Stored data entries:

^^^^

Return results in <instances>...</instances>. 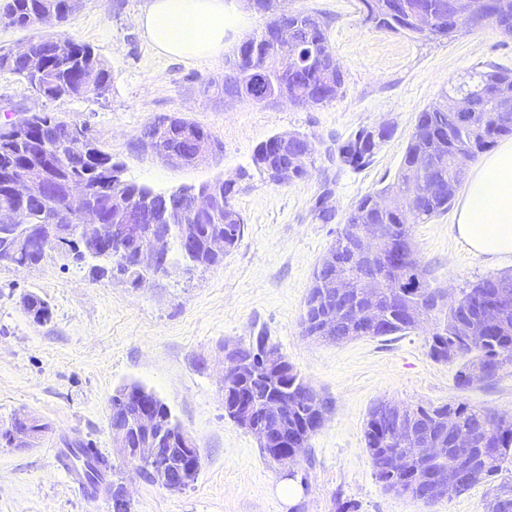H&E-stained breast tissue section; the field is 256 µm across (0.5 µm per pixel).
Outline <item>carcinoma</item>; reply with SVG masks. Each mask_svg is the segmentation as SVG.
<instances>
[{
    "label": "carcinoma",
    "mask_w": 512,
    "mask_h": 512,
    "mask_svg": "<svg viewBox=\"0 0 512 512\" xmlns=\"http://www.w3.org/2000/svg\"><path fill=\"white\" fill-rule=\"evenodd\" d=\"M390 0H360L373 6L381 18L375 27L412 36H422L417 18L422 13L432 16L435 28L449 26L448 4L452 0H401L399 14L383 16ZM81 0H0V24L28 28L52 20L62 27L79 8ZM281 15L272 17L260 33L246 38L238 49L246 51L242 60L224 75V92L241 100L268 106L286 99L296 106L329 105L343 96L346 76L331 49L328 29L330 22L316 11L296 9L290 0H281ZM488 22L505 36L512 37V0H495L494 13ZM32 57H15L12 51H0V71L8 72L24 81L32 91L49 100L63 97H81L90 93L101 95L112 85V70L94 49L60 32L49 37L31 40ZM289 46L288 58H282L275 46ZM464 98L472 107L465 116L454 111L451 98ZM512 104V70L491 65L485 71L474 72L453 88V94L443 91L440 98L419 112L401 160L395 180L384 188L361 196L345 217L342 228L317 266L306 301L302 320L307 335L332 323L328 335L318 339L329 343H343L362 337L406 335L416 329L412 310L420 301L431 298L439 287L433 285L430 269L417 255L411 237L414 224H427L444 215L451 208L463 182V170L456 166L455 156L469 154L473 161L493 148L498 139L512 136V112L499 111L500 101ZM75 133L83 136L88 149L86 158L77 163L66 159V138ZM300 134H293L288 148L281 149V135L276 134L256 145L252 162L255 170L268 182L286 185L306 178L301 170L289 168L288 152L299 145ZM372 134L366 127L358 129L336 147L339 163L360 169L370 163L377 150L371 148ZM200 141L215 145L207 130L183 117L164 116L146 124L140 144L162 161L172 166L191 164L188 144ZM429 162L434 170L438 190L423 197H413L408 187L412 166ZM13 170L44 182V191L27 201L9 194L5 181H0V209L19 211L21 223L40 232L52 227L70 229L67 243L49 250L16 249L12 237L20 232L17 226L0 225V263L36 267L48 260L61 259L81 268L90 265L96 278L117 276L134 286L143 272L136 266L126 241H112L106 248L90 244L93 234L78 223L79 205L68 199L63 185L75 181L87 190V201L104 203L103 222L112 223V214L134 208L147 214L157 213L163 199L170 207H177L189 188H178L168 193L156 192L147 186L130 183L121 178L118 164L90 136L84 126L56 118L46 112L33 113L17 122L0 127V175ZM207 189L223 199L201 220L193 222L194 236L204 240L219 236L225 250L220 253L190 251L178 225L170 228L164 267L152 273L153 278L166 276L169 269L183 261L188 267H209L224 259V255L238 247L244 235V221L234 205L239 188L237 182L216 179L203 183ZM387 195L393 205L389 210L378 209L375 198ZM374 227L385 239L401 236L410 243L413 261L388 271H379L384 284L378 295L366 300L375 306L382 321L381 328L362 327L349 312L336 311V298L327 288L329 277L343 275L349 280V298L361 301L356 276L364 259L355 254L360 246V234ZM398 279L401 288H389L387 282ZM512 289V274H501L476 281L461 290L462 305L450 310L445 306L435 309V318L442 331L430 335L429 355L437 362L461 361L455 374V387L461 391L471 387L469 369L484 361L495 360L498 370L482 378L491 382L500 372L512 367V301L502 305L495 328L484 329L473 308L474 303L492 297L494 289ZM22 304L33 322L43 324L51 319L49 304L29 293L22 296ZM236 350L255 366L262 364L266 351L280 354L282 370H263L237 379L224 395V416L234 419L232 409L238 395L245 394L251 403L253 423L266 421V409L275 401L287 415V434L295 435L294 447L304 452L314 431L308 429L306 419L314 413L327 414L328 401L321 398L311 384L294 368L280 349L262 334L245 342L234 343ZM153 404L167 433L176 436L185 429L173 418L168 406L153 391L139 383H130L116 391L110 399L109 426L127 425L140 408L139 397ZM453 414L458 427L483 430L494 447L481 450L468 448L474 466L464 482L448 497L459 495L477 483L490 485L495 501L512 502V486L496 483L504 464L512 457V420L485 407H475L460 400L434 404L404 406L405 430L394 432L383 417V403L369 412L363 437L371 459L375 478L385 489L398 495L416 498L422 474L443 463L432 464L419 457L418 440L436 433L445 425L444 419ZM41 437L48 425L34 420L30 427L11 418L0 427V447L20 448L17 434L26 430ZM408 457L405 468L396 475L387 470L391 453ZM69 456L79 462L82 483L96 494L104 490L107 501H118L123 512H131L123 486L110 483V460L91 443L78 441L69 449Z\"/></svg>",
    "instance_id": "obj_1"
}]
</instances>
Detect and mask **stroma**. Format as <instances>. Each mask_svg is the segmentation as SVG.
Here are the masks:
<instances>
[{
  "instance_id": "1",
  "label": "stroma",
  "mask_w": 512,
  "mask_h": 512,
  "mask_svg": "<svg viewBox=\"0 0 512 512\" xmlns=\"http://www.w3.org/2000/svg\"><path fill=\"white\" fill-rule=\"evenodd\" d=\"M246 16L222 55L181 61L159 55L138 19L148 0H84L65 27L92 46L112 70L102 96L46 100L16 76L0 72V125L40 111L86 126L122 166L128 182L164 192L218 178L234 179L244 236L209 268H171L142 288L86 270L45 262L36 269L0 266V425L25 413L49 430L30 448L0 447V512H110L105 494L74 488L62 462L71 441L112 452L109 401L124 384L153 390L194 438L201 455L197 481L170 491L115 459L110 480L127 487L132 512H487L489 487L432 504L385 491L375 479L363 438L380 400L441 404L457 398L512 419V369L490 385L455 387L456 364L428 355L429 330L330 344L303 336L301 320L313 273L351 204L391 183L419 112L470 69H512V37L491 24L454 37L414 38L376 29L359 0H296L331 16L329 40L347 73L343 98L324 107L283 103L262 108L225 101L227 63L266 15L237 0ZM211 90H204V83ZM176 115L205 128L222 147L206 163L171 167L137 140L156 117ZM396 128L373 162L337 167L327 148L363 126ZM311 139L318 152L305 180L276 186L260 178L251 155L280 133ZM327 195L333 222L315 216ZM437 286L460 290L481 278L512 273V259L475 254L455 229L454 213L411 228ZM26 293L46 299L51 322L34 324ZM264 332L311 386L330 401L323 426L299 458L296 477L268 464L256 438L224 415V344Z\"/></svg>"
}]
</instances>
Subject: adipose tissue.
<instances>
[{
  "instance_id": "ef3b65f1",
  "label": "adipose tissue",
  "mask_w": 512,
  "mask_h": 512,
  "mask_svg": "<svg viewBox=\"0 0 512 512\" xmlns=\"http://www.w3.org/2000/svg\"><path fill=\"white\" fill-rule=\"evenodd\" d=\"M243 22L234 0H150L139 20L155 50L179 60L223 54ZM455 224L475 253L512 257V140L501 142L472 169Z\"/></svg>"
}]
</instances>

^^^^

Written task: Return a copy of every line that includes the word "Each".

The output:
Outline <item>carcinoma</item>; reply with SVG masks. Each mask_svg is the segmentation as SVG.
Detect and mask **stroma**. Format as <instances>. Each mask_svg is the segmentation as SVG.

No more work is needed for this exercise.